- _Problem statement_
The listing that follows should be copied in full and exactly, with no pictures.

- _Raw data_
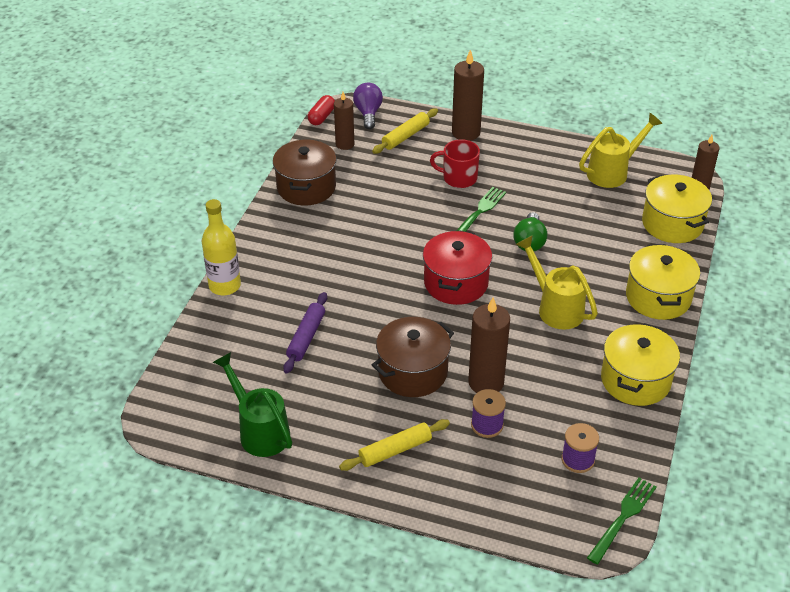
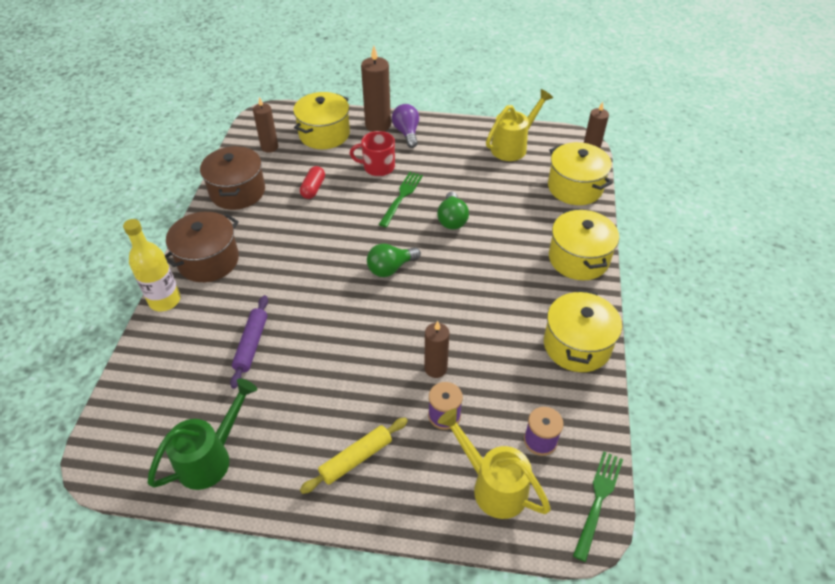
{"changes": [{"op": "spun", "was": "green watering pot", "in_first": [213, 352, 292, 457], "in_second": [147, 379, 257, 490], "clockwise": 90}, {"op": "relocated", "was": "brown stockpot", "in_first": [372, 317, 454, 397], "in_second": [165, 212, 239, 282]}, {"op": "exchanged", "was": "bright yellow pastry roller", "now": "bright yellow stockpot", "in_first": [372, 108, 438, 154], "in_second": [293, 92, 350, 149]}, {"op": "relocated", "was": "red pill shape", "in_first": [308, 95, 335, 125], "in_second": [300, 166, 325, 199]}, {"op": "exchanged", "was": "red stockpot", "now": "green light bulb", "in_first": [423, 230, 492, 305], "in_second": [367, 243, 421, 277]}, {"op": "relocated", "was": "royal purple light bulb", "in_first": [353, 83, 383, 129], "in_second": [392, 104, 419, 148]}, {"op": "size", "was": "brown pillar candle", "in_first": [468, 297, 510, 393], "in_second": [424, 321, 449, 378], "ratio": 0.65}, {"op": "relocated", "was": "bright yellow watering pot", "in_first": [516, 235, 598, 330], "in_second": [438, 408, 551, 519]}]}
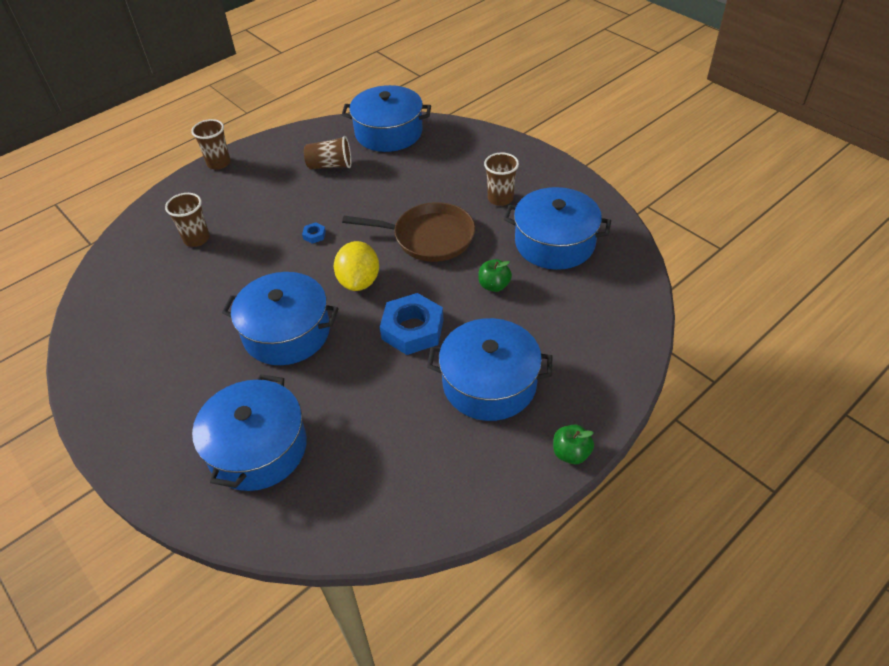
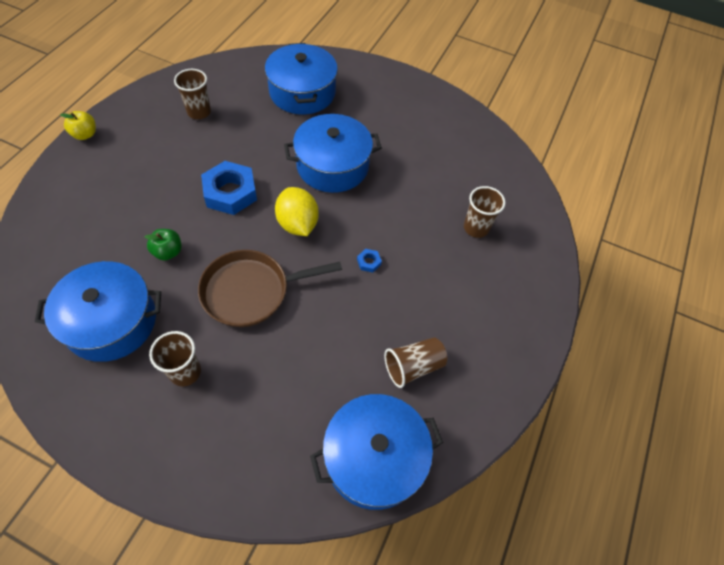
{"changes": [{"op": "colour", "was": "green toy apple", "now": "bright yellow toy apple", "in_first": [553, 424, 594, 464], "in_second": [60, 111, 96, 140]}, {"op": "relocated", "was": "brown beaker", "in_first": [191, 119, 231, 170], "in_second": [174, 69, 211, 119]}, {"op": "missing", "was": "blue stockpot", "in_first": [427, 318, 552, 421]}]}
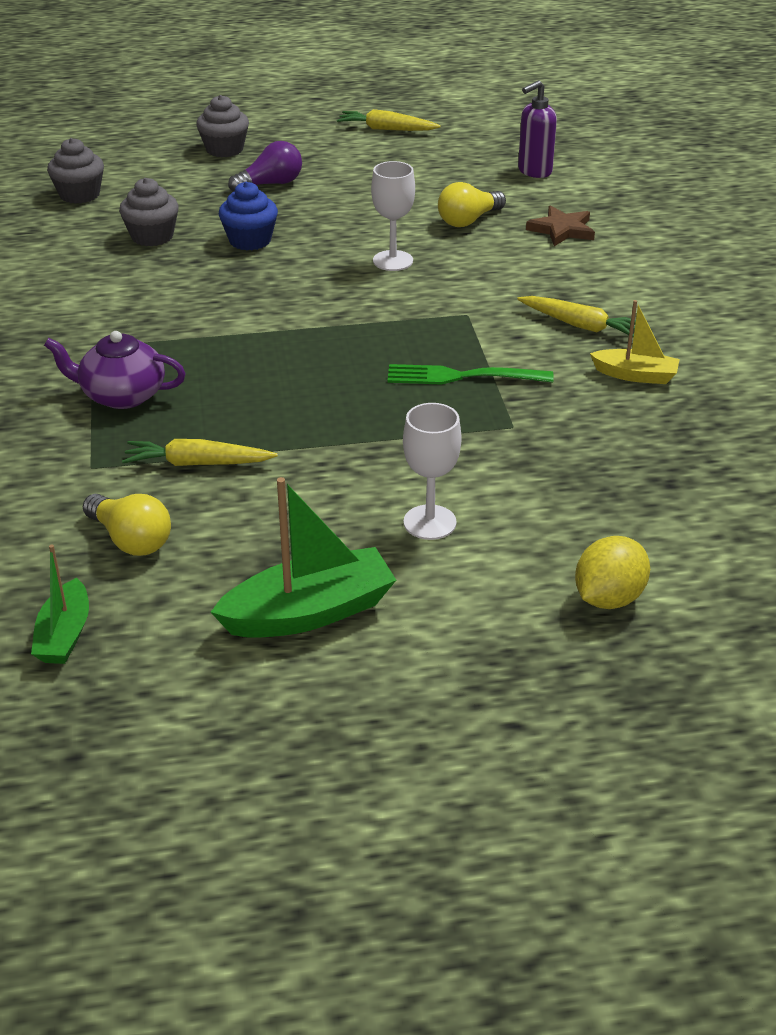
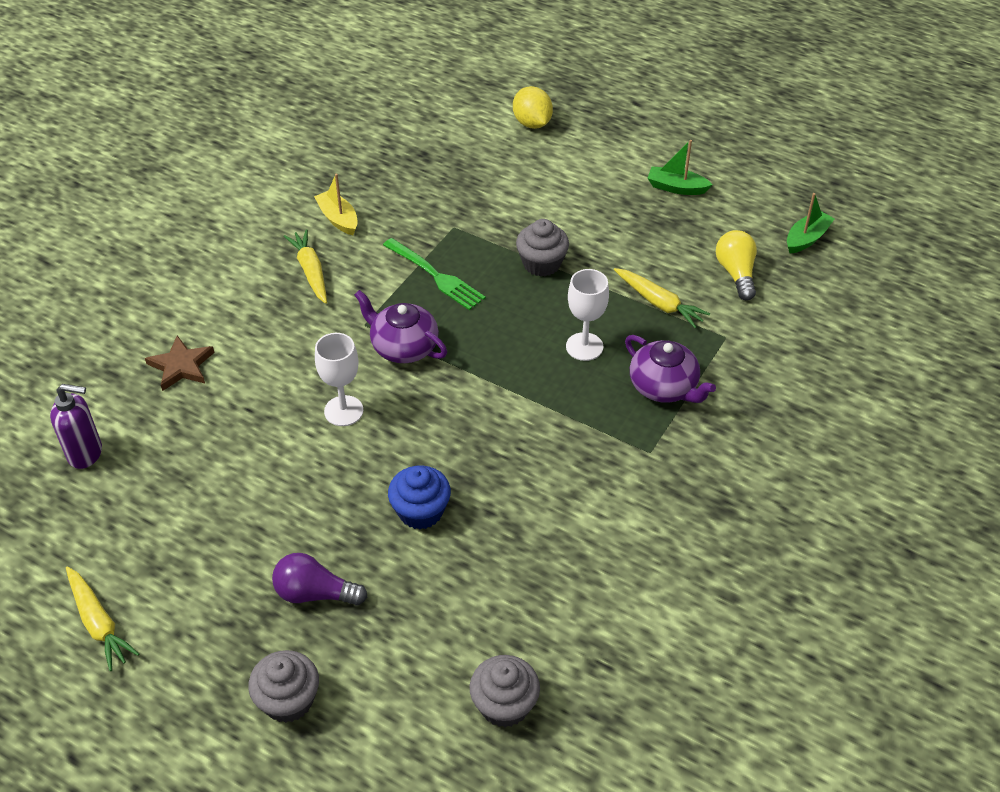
{"changes": [{"op": "appeared", "now": "royal purple china teapot", "in_second": [354, 290, 447, 363]}, {"op": "spun", "was": "bright yellow citrus fruit", "in_first": [575, 536, 650, 609], "in_second": [513, 86, 553, 129], "clockwise": 75}, {"op": "relocated", "was": "gray muffin", "in_first": [119, 178, 179, 246], "in_second": [516, 219, 569, 277]}, {"op": "relocated", "was": "white chalice", "in_first": [403, 403, 462, 540], "in_second": [566, 269, 609, 361]}, {"op": "size", "was": "green toy boat", "in_first": [211, 477, 396, 638], "in_second": [648, 140, 713, 195], "ratio": 0.6}, {"op": "missing", "was": "bright yellow light bulb", "in_first": [438, 182, 506, 227]}]}
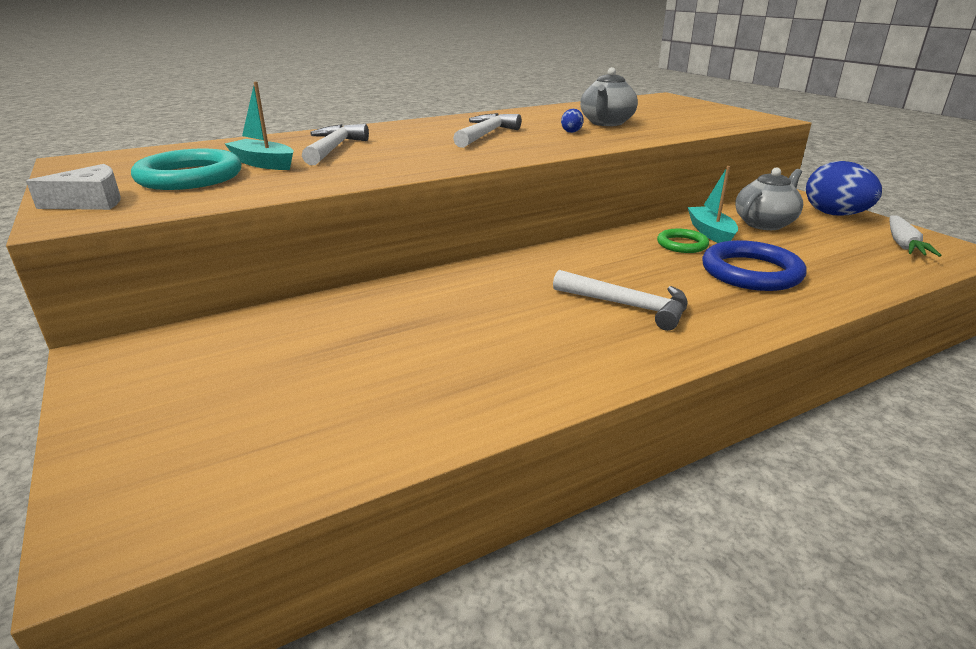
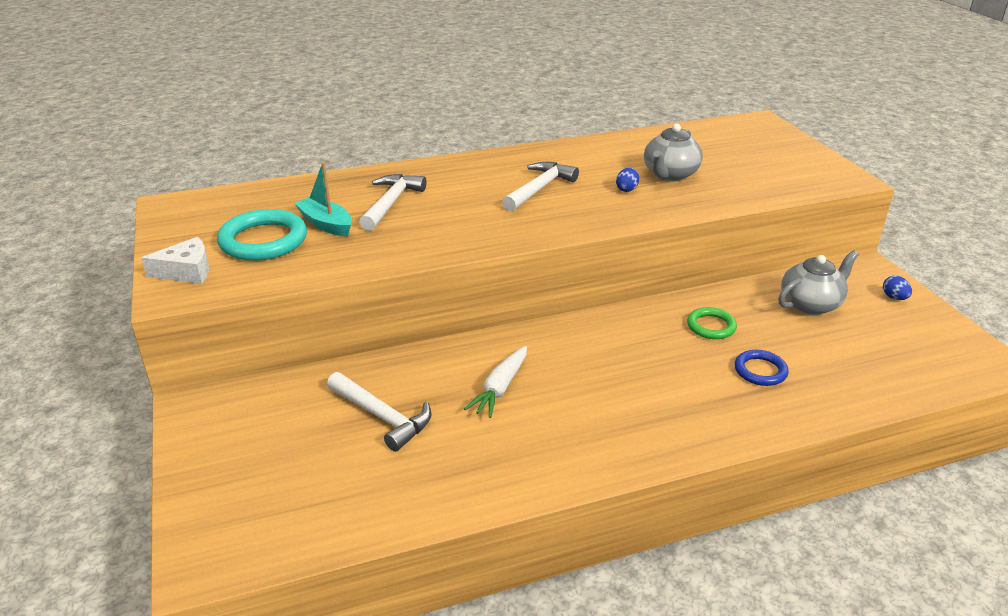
{"changes": [{"op": "relocated", "was": "white carpenter's hammer", "in_first": [553, 270, 688, 331], "in_second": [327, 372, 432, 452]}, {"op": "relocated", "was": "white root vegetable", "in_first": [889, 215, 942, 257], "in_second": [464, 346, 527, 418]}, {"op": "size", "was": "blue ring", "in_first": [702, 240, 807, 291], "in_second": [735, 350, 789, 386], "ratio": 0.57}, {"op": "size", "was": "blue egg shape", "in_first": [806, 161, 882, 215], "in_second": [883, 276, 912, 300], "ratio": 0.42}, {"op": "missing", "was": "aqua toy boat", "in_first": [688, 166, 738, 243]}]}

- _Answer to this exercise_
{"changes": [{"op": "spun", "was": "green watering pot", "in_first": [213, 352, 292, 457], "in_second": [147, 379, 257, 490], "clockwise": 90}, {"op": "relocated", "was": "brown stockpot", "in_first": [372, 317, 454, 397], "in_second": [165, 212, 239, 282]}, {"op": "exchanged", "was": "bright yellow pastry roller", "now": "bright yellow stockpot", "in_first": [372, 108, 438, 154], "in_second": [293, 92, 350, 149]}, {"op": "relocated", "was": "red pill shape", "in_first": [308, 95, 335, 125], "in_second": [300, 166, 325, 199]}, {"op": "exchanged", "was": "red stockpot", "now": "green light bulb", "in_first": [423, 230, 492, 305], "in_second": [367, 243, 421, 277]}, {"op": "relocated", "was": "royal purple light bulb", "in_first": [353, 83, 383, 129], "in_second": [392, 104, 419, 148]}, {"op": "size", "was": "brown pillar candle", "in_first": [468, 297, 510, 393], "in_second": [424, 321, 449, 378], "ratio": 0.65}, {"op": "relocated", "was": "bright yellow watering pot", "in_first": [516, 235, 598, 330], "in_second": [438, 408, 551, 519]}]}
{"changes": [{"op": "colour", "was": "green toy apple", "now": "bright yellow toy apple", "in_first": [553, 424, 594, 464], "in_second": [60, 111, 96, 140]}, {"op": "relocated", "was": "brown beaker", "in_first": [191, 119, 231, 170], "in_second": [174, 69, 211, 119]}, {"op": "missing", "was": "blue stockpot", "in_first": [427, 318, 552, 421]}]}
{"changes": [{"op": "appeared", "now": "royal purple china teapot", "in_second": [354, 290, 447, 363]}, {"op": "spun", "was": "bright yellow citrus fruit", "in_first": [575, 536, 650, 609], "in_second": [513, 86, 553, 129], "clockwise": 75}, {"op": "relocated", "was": "gray muffin", "in_first": [119, 178, 179, 246], "in_second": [516, 219, 569, 277]}, {"op": "relocated", "was": "white chalice", "in_first": [403, 403, 462, 540], "in_second": [566, 269, 609, 361]}, {"op": "size", "was": "green toy boat", "in_first": [211, 477, 396, 638], "in_second": [648, 140, 713, 195], "ratio": 0.6}, {"op": "missing", "was": "bright yellow light bulb", "in_first": [438, 182, 506, 227]}]}
{"changes": [{"op": "relocated", "was": "white carpenter's hammer", "in_first": [553, 270, 688, 331], "in_second": [327, 372, 432, 452]}, {"op": "relocated", "was": "white root vegetable", "in_first": [889, 215, 942, 257], "in_second": [464, 346, 527, 418]}, {"op": "size", "was": "blue ring", "in_first": [702, 240, 807, 291], "in_second": [735, 350, 789, 386], "ratio": 0.57}, {"op": "size", "was": "blue egg shape", "in_first": [806, 161, 882, 215], "in_second": [883, 276, 912, 300], "ratio": 0.42}, {"op": "missing", "was": "aqua toy boat", "in_first": [688, 166, 738, 243]}]}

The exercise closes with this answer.